**EXERCISE DIRECTIONS**:
Without the pictures, output the records below exactly as they are.

**EXERCISE DATA**:
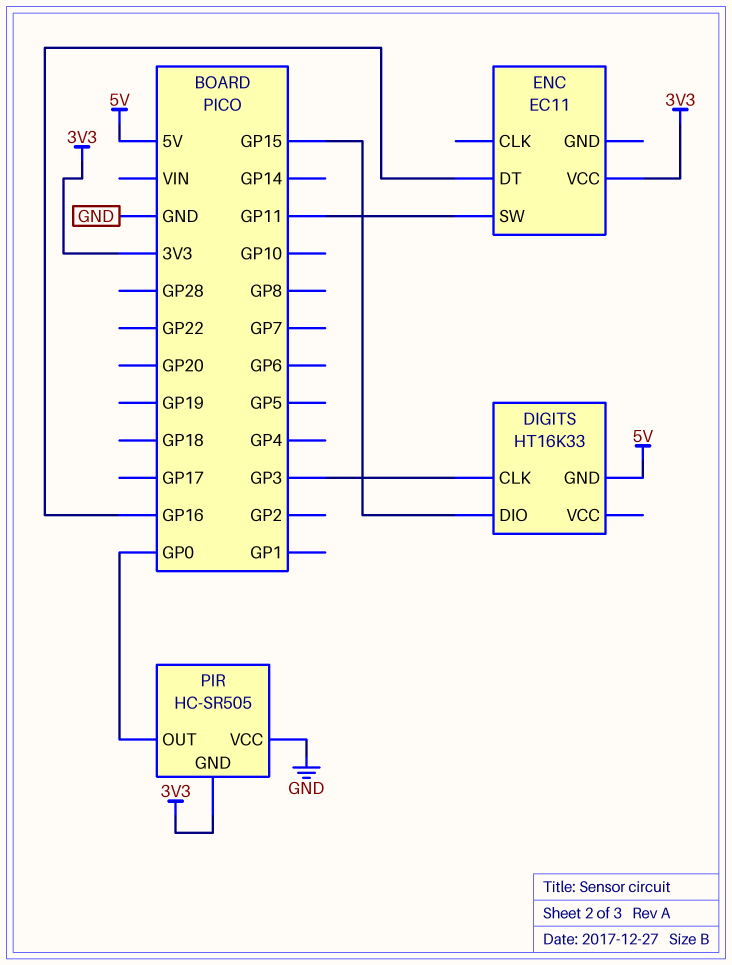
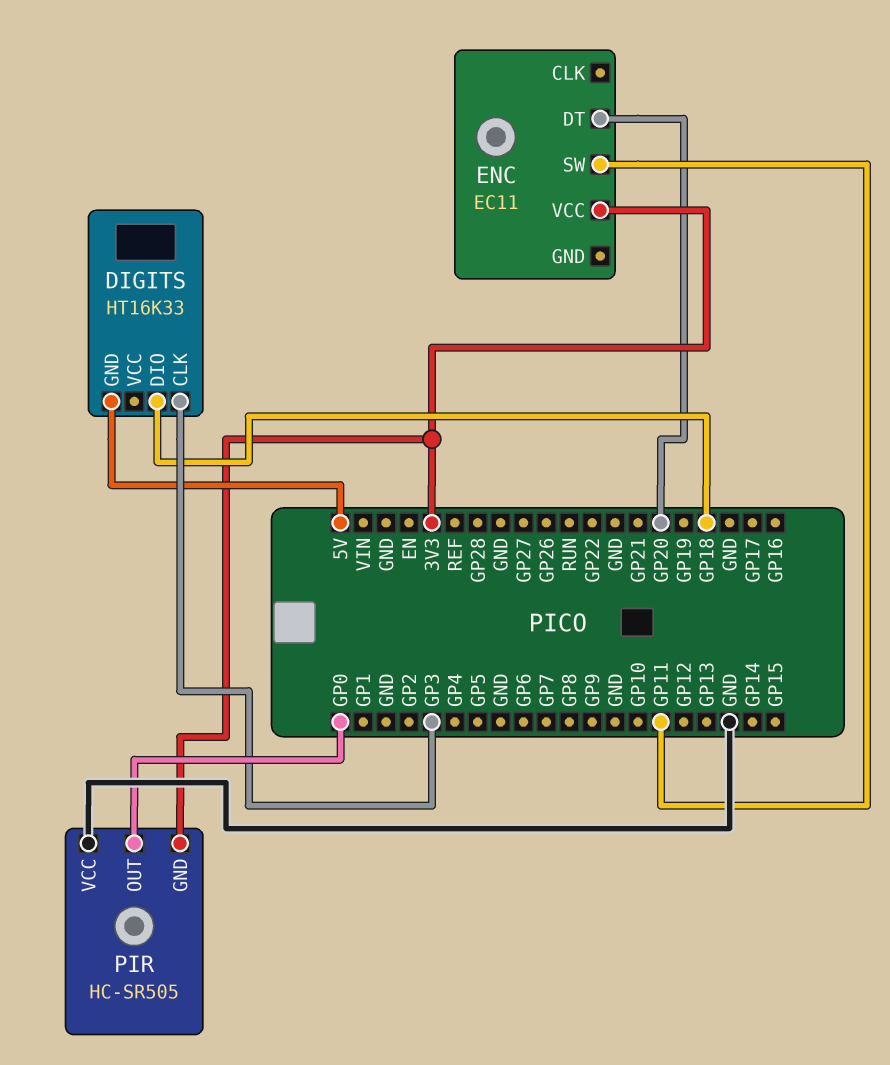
DIGITS pin DIO: GP15 -> GP18
ENC pin DT: GP16 -> GP20

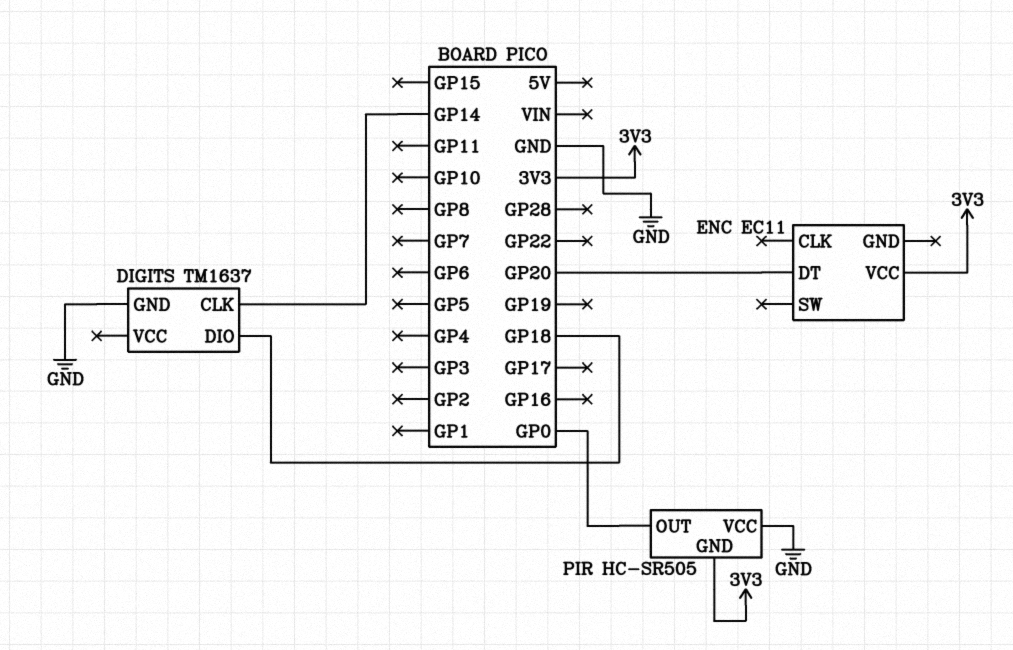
DIGITS: HT16K33 -> TM1637
DIGITS pin CLK: GP3 -> GP14
DIGITS pin GND: 5V -> GND
ENC pin SW: GP11 -> none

**REPLY TO THE TASK**:
DIGITS pin DIO: GP15 -> GP18
ENC pin DT: GP16 -> GP20

DIGITS: HT16K33 -> TM1637
DIGITS pin CLK: GP3 -> GP14
DIGITS pin GND: 5V -> GND
ENC pin SW: GP11 -> none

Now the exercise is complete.